** Data for this task follows **

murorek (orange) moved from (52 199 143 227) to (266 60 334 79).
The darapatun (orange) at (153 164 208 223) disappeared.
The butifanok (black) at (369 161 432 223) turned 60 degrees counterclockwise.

** End of Data for this task **
** Data for this task follows **

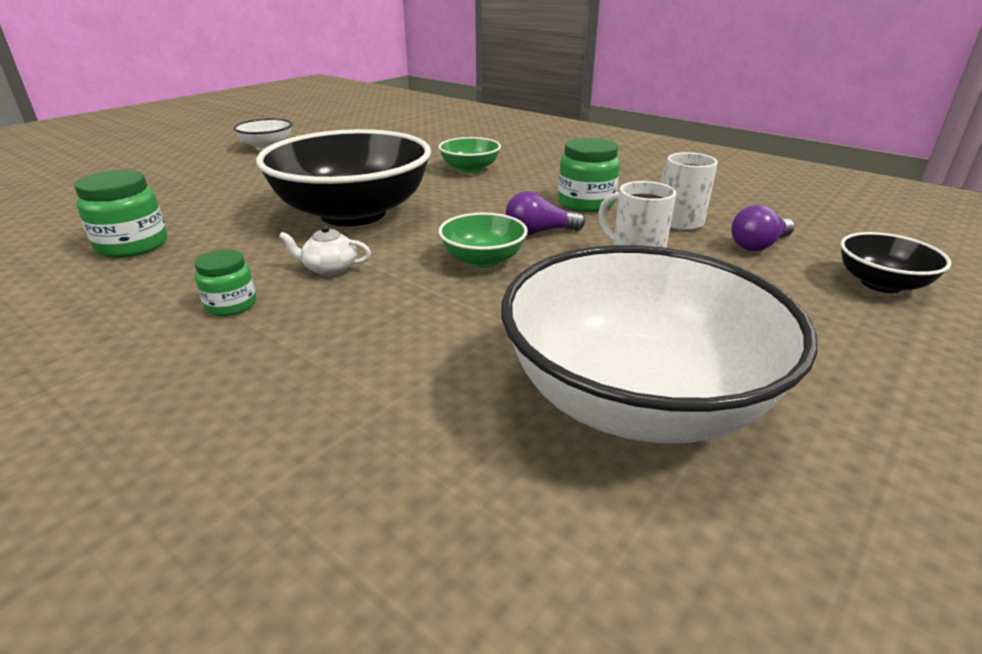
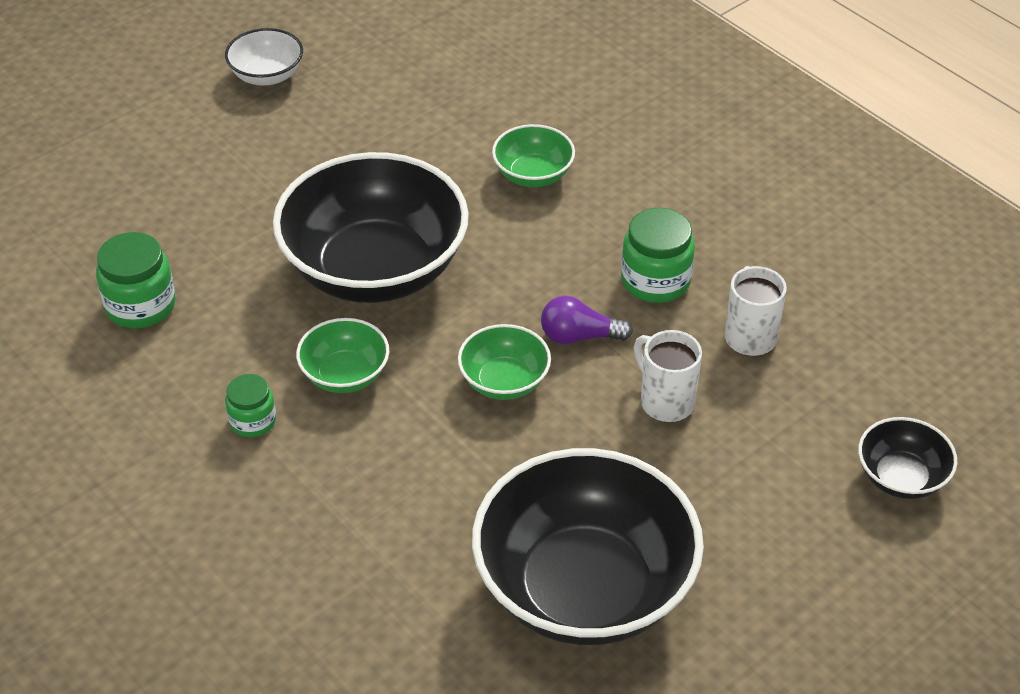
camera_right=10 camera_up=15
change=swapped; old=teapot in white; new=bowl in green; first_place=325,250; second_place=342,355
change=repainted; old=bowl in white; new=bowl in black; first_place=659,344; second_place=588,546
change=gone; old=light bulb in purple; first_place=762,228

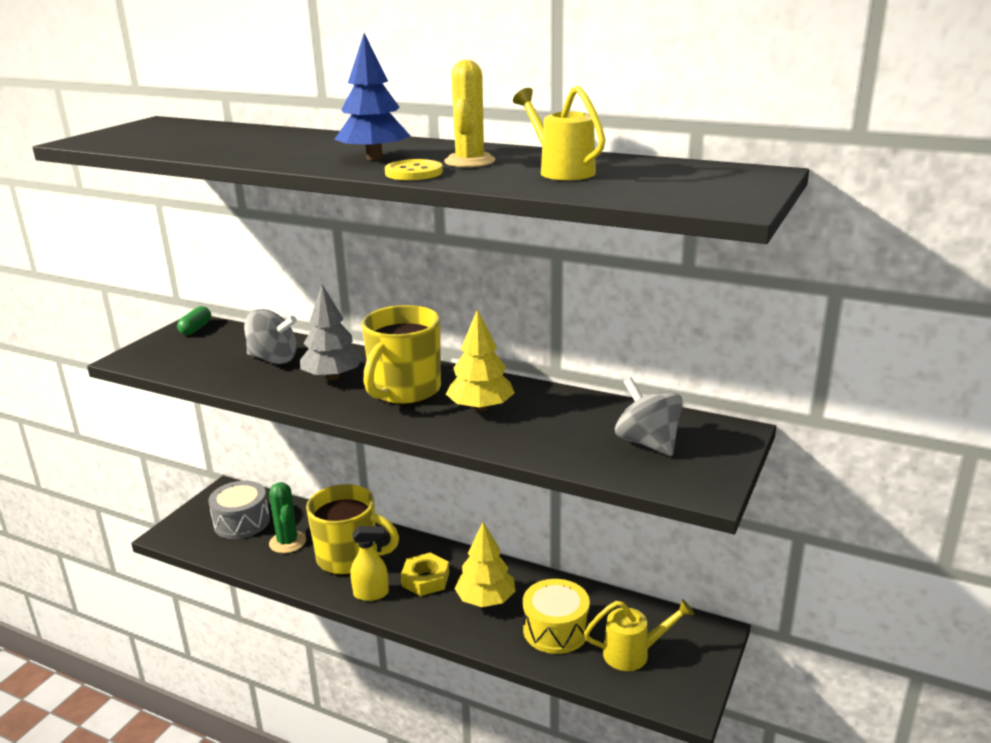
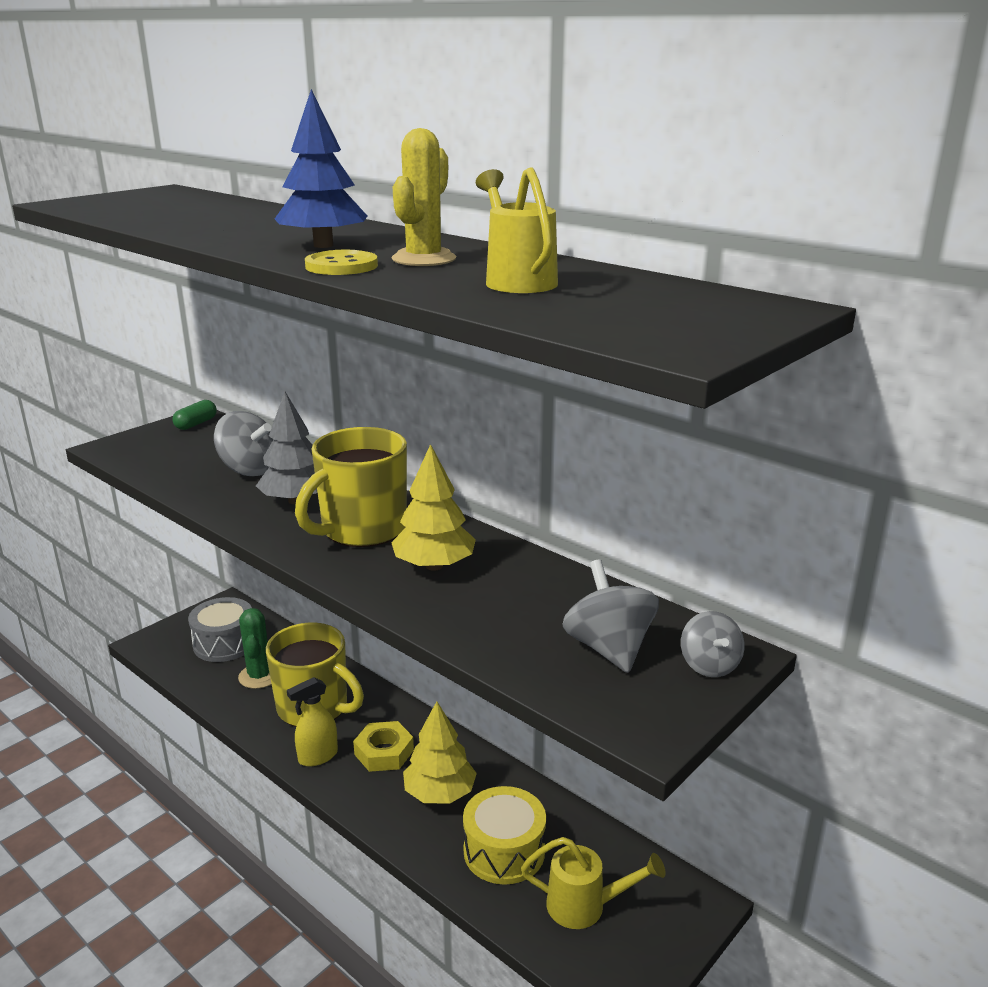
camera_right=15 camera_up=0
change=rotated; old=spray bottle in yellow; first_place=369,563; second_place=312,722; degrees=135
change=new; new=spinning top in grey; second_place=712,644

** End of Data for this task **

Look through the entries above. Copy each line in which the string "white" occurs.

change=swapped; old=teapot in white; new=bowl in green; first_place=325,250; second_place=342,355
change=repainted; old=bowl in white; new=bowl in black; first_place=659,344; second_place=588,546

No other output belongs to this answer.